[Saved data entries]
↓↓↓
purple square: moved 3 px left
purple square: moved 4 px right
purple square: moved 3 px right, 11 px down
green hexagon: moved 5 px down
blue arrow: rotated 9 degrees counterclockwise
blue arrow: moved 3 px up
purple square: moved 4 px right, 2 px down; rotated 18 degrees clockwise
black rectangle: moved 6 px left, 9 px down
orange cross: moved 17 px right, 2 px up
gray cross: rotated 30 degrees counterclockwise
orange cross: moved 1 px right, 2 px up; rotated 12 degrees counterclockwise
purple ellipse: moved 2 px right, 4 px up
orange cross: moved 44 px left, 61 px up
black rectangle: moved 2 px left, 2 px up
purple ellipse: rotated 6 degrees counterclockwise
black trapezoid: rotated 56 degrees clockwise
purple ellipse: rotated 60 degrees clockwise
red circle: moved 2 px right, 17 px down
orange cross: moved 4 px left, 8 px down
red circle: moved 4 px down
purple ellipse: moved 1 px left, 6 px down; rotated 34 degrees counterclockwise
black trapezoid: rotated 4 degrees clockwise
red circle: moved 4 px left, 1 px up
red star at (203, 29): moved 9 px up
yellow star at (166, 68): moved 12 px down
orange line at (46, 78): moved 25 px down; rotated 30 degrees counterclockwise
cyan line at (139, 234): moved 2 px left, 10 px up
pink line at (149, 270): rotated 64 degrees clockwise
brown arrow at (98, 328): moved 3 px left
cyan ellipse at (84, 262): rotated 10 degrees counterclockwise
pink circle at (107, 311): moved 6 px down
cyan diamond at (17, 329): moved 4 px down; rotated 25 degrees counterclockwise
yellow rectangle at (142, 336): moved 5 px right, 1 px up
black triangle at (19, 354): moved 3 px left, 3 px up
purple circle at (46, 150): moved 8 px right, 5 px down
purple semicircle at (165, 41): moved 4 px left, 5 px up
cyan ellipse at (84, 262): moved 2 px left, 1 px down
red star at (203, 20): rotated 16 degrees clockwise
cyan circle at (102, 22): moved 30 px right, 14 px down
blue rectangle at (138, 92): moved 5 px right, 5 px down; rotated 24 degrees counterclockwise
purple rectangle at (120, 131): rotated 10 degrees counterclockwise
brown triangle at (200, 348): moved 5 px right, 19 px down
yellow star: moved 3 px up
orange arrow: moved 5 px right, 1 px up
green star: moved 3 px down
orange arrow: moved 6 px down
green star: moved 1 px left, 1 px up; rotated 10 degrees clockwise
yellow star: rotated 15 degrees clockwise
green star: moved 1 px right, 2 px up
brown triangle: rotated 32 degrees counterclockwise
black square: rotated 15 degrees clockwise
↑↑↑
Please retype every line of the material above without any changes.

purple square: moved 3 px left
purple square: moved 4 px right
purple square: moved 3 px right, 11 px down
green hexagon: moved 5 px down
blue arrow: rotated 9 degrees counterclockwise
blue arrow: moved 3 px up
purple square: moved 4 px right, 2 px down; rotated 18 degrees clockwise
black rectangle: moved 6 px left, 9 px down
orange cross: moved 17 px right, 2 px up
gray cross: rotated 30 degrees counterclockwise
orange cross: moved 1 px right, 2 px up; rotated 12 degrees counterclockwise
purple ellipse: moved 2 px right, 4 px up
orange cross: moved 44 px left, 61 px up
black rectangle: moved 2 px left, 2 px up
purple ellipse: rotated 6 degrees counterclockwise
black trapezoid: rotated 56 degrees clockwise
purple ellipse: rotated 60 degrees clockwise
red circle: moved 2 px right, 17 px down
orange cross: moved 4 px left, 8 px down
red circle: moved 4 px down
purple ellipse: moved 1 px left, 6 px down; rotated 34 degrees counterclockwise
black trapezoid: rotated 4 degrees clockwise
red circle: moved 4 px left, 1 px up
red star at (203, 29): moved 9 px up
yellow star at (166, 68): moved 12 px down
orange line at (46, 78): moved 25 px down; rotated 30 degrees counterclockwise
cyan line at (139, 234): moved 2 px left, 10 px up
pink line at (149, 270): rotated 64 degrees clockwise
brown arrow at (98, 328): moved 3 px left
cyan ellipse at (84, 262): rotated 10 degrees counterclockwise
pink circle at (107, 311): moved 6 px down
cyan diamond at (17, 329): moved 4 px down; rotated 25 degrees counterclockwise
yellow rectangle at (142, 336): moved 5 px right, 1 px up
black triangle at (19, 354): moved 3 px left, 3 px up
purple circle at (46, 150): moved 8 px right, 5 px down
purple semicircle at (165, 41): moved 4 px left, 5 px up
cyan ellipse at (84, 262): moved 2 px left, 1 px down
red star at (203, 20): rotated 16 degrees clockwise
cyan circle at (102, 22): moved 30 px right, 14 px down
blue rectangle at (138, 92): moved 5 px right, 5 px down; rotated 24 degrees counterclockwise
purple rectangle at (120, 131): rotated 10 degrees counterclockwise
brown triangle at (200, 348): moved 5 px right, 19 px down
yellow star: moved 3 px up
orange arrow: moved 5 px right, 1 px up
green star: moved 3 px down
orange arrow: moved 6 px down
green star: moved 1 px left, 1 px up; rotated 10 degrees clockwise
yellow star: rotated 15 degrees clockwise
green star: moved 1 px right, 2 px up
brown triangle: rotated 32 degrees counterclockwise
black square: rotated 15 degrees clockwise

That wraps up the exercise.